● **What you are asked to do**: Rewrite the listing below, changing every "each given word" to "every listed word" and leaving everything else as it is.

● **Record excerpts**:
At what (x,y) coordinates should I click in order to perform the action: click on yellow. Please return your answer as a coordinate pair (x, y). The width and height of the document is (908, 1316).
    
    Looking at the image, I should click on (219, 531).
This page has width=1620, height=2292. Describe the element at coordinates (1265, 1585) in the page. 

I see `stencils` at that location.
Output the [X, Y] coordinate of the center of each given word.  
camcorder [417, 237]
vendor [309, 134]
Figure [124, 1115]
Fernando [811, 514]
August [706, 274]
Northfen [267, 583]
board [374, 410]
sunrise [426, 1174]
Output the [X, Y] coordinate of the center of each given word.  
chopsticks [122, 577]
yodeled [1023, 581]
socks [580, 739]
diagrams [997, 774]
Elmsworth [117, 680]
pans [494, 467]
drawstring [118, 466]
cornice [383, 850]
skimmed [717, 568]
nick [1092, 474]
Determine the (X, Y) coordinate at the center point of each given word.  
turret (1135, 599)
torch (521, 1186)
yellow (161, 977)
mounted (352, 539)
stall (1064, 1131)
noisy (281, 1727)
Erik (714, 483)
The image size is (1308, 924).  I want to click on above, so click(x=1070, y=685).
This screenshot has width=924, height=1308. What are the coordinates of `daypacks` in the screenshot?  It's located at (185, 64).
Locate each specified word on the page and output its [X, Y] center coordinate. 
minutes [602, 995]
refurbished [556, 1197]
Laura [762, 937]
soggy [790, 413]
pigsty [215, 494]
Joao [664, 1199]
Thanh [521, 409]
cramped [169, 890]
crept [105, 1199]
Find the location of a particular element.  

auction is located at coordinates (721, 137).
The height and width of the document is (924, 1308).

● **Result of the exercise**:
At what (x,y) coordinates should I click in order to perform the action: click on yellow. Please return your answer as a coordinate pair (x, y). The width and height of the document is (908, 1316).
    
    Looking at the image, I should click on (219, 531).
This page has width=1620, height=2292. Describe the element at coordinates (1265, 1585) in the page. 

I see `stencils` at that location.
Output the [X, Y] coordinate of the center of every listed word.  
camcorder [417, 237]
vendor [309, 134]
Figure [124, 1115]
Fernando [811, 514]
August [706, 274]
Northfen [267, 583]
board [374, 410]
sunrise [426, 1174]
Output the [X, Y] coordinate of the center of every listed word.  
chopsticks [122, 577]
yodeled [1023, 581]
socks [580, 739]
diagrams [997, 774]
Elmsworth [117, 680]
pans [494, 467]
drawstring [118, 466]
cornice [383, 850]
skimmed [717, 568]
nick [1092, 474]
Determine the (X, Y) coordinate at the center point of every listed word.  
turret (1135, 599)
torch (521, 1186)
yellow (161, 977)
mounted (352, 539)
stall (1064, 1131)
noisy (281, 1727)
Erik (714, 483)
The image size is (1308, 924).  I want to click on above, so click(x=1070, y=685).
This screenshot has width=924, height=1308. What are the coordinates of `daypacks` in the screenshot?  It's located at (185, 64).
Locate each specified word on the page and output its [X, Y] center coordinate. 
minutes [602, 995]
refurbished [556, 1197]
Laura [762, 937]
soggy [790, 413]
pigsty [215, 494]
Joao [664, 1199]
Thanh [521, 409]
cramped [169, 890]
crept [105, 1199]
Find the location of a particular element.  

auction is located at coordinates (721, 137).
The height and width of the document is (924, 1308).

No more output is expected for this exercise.